How to complete this task:
The response should be an exact transcription of the data below, free of images.

Input data:
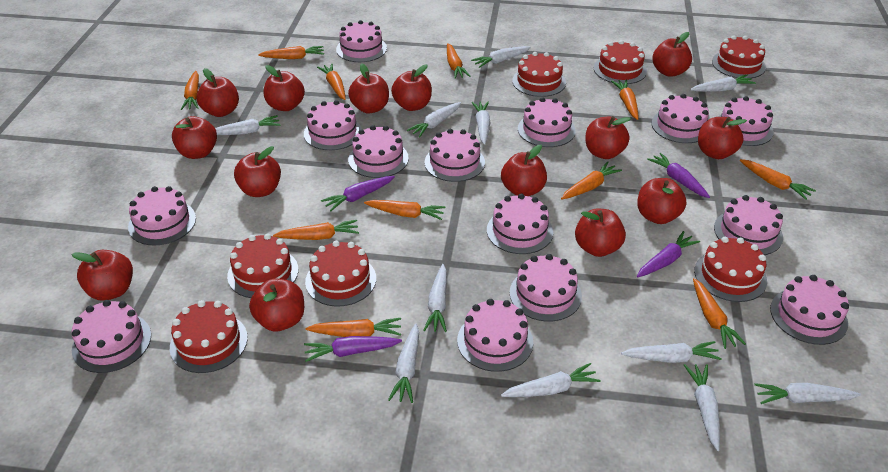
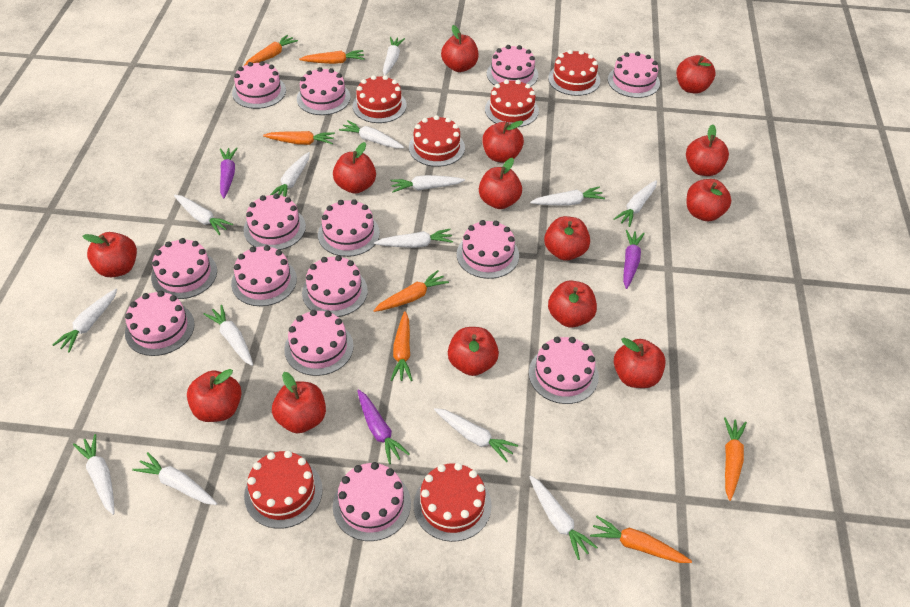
orange carrot: 11 -> 7
purple carrot: 4 -> 3
red cake: 7 -> 6
white carrot: 11 -> 14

Result of the task:
orange carrot: 11 -> 7
purple carrot: 4 -> 3
red cake: 7 -> 6
white carrot: 11 -> 14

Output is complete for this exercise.